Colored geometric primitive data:

━━━━━━━━━━━━━━━━━━━━

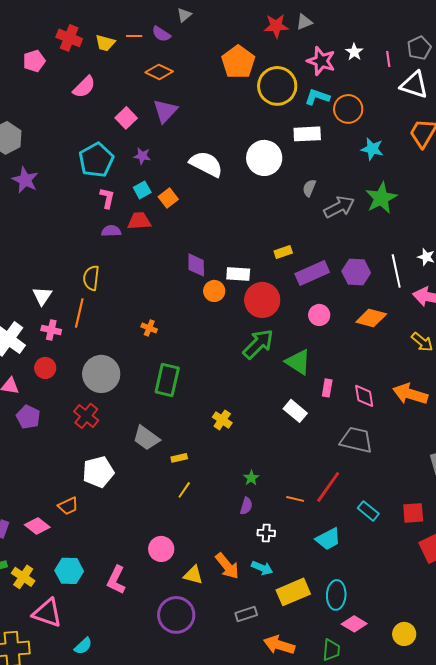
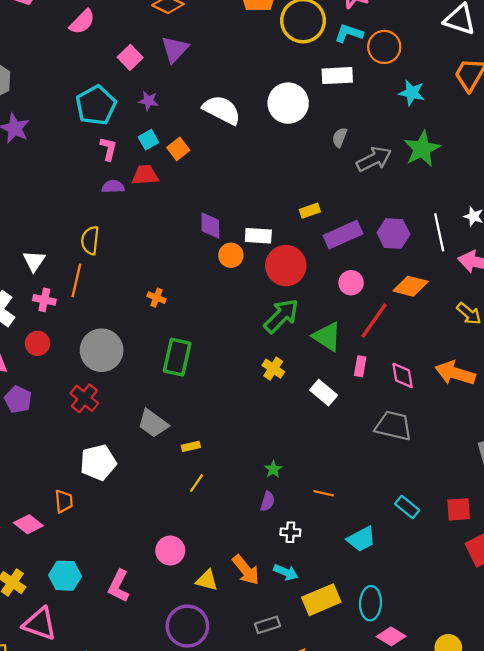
yellow cross: (222, 420) -> (273, 369), moved
red line: (328, 487) -> (374, 320), moved
orange trapezoid: (68, 506) -> (64, 501), turned -70

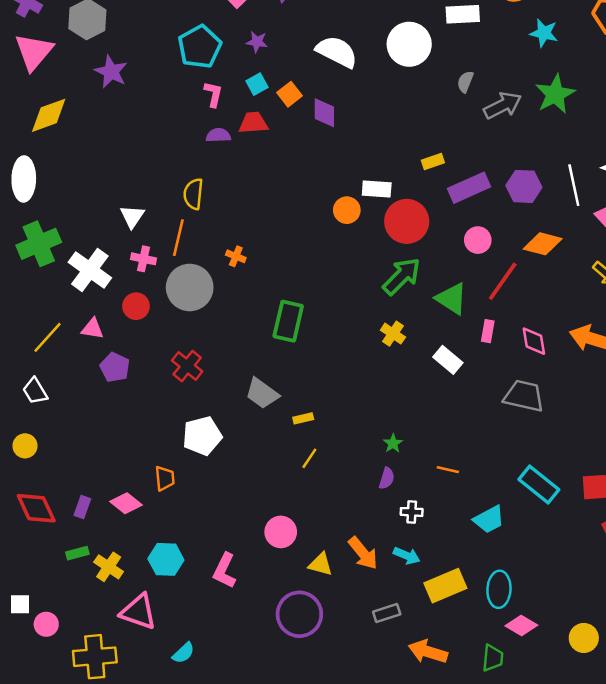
purple diamond: (210, 226) -> (324, 113), moved
orange cross: (157, 298) -> (236, 256), moved
gray circle: (102, 350) -> (190, 287), moved
cyan rectangle: (407, 507) -> (539, 485), size x1.5

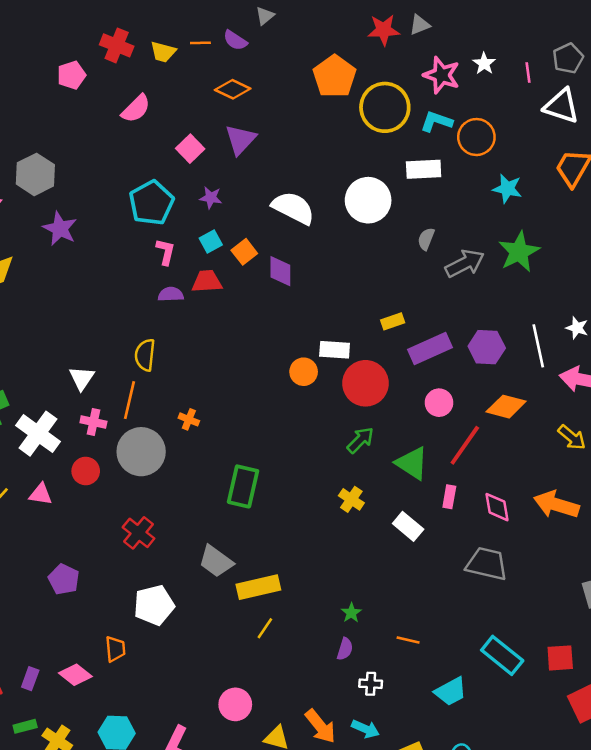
green arrow: (402, 276) -> (360, 440), size x0.7
purple pentagon: (115, 367) -> (64, 579), moved
yellow rectangle: (303, 418) -> (258, 587), size x2.0

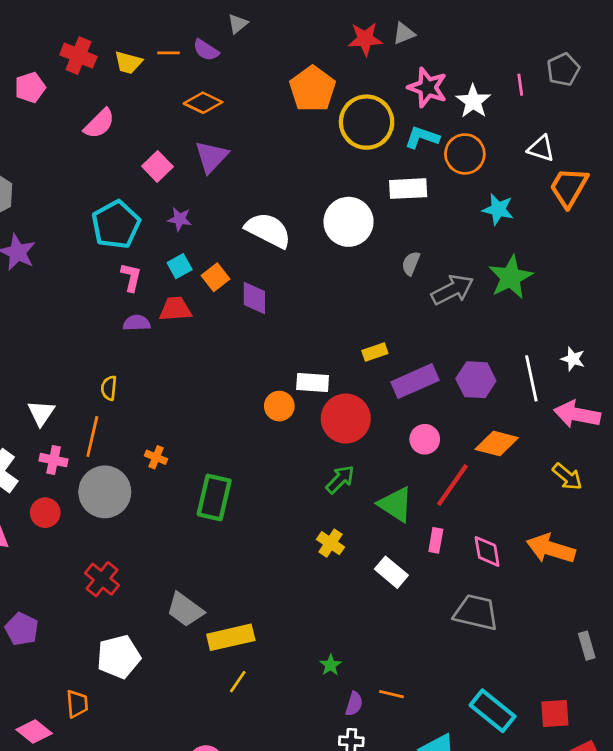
white star: (484, 64) -> (473, 101), moved, size x1.4
white triangle: (561, 106) -> (541, 148), moved, size x0.7
yellow semicircle: (145, 355) -> (109, 388), size x0.7
green rectangle: (243, 486) -> (214, 497), moved
purple semicircle: (345, 649) -> (354, 704), moved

━━━━━━━━━━━━━━━━━━━━

**Work instructions**
Please print the lines from the one holding "purple pentagon: (115, 367)" through the end of the records above, unchanged and with the pictures left out.

**Your solution**
purple pentagon: (115, 367) -> (64, 579), moved
yellow rectangle: (303, 418) -> (258, 587), size x2.0

white star: (484, 64) -> (473, 101), moved, size x1.4
white triangle: (561, 106) -> (541, 148), moved, size x0.7
yellow semicircle: (145, 355) -> (109, 388), size x0.7
green rectangle: (243, 486) -> (214, 497), moved
purple semicircle: (345, 649) -> (354, 704), moved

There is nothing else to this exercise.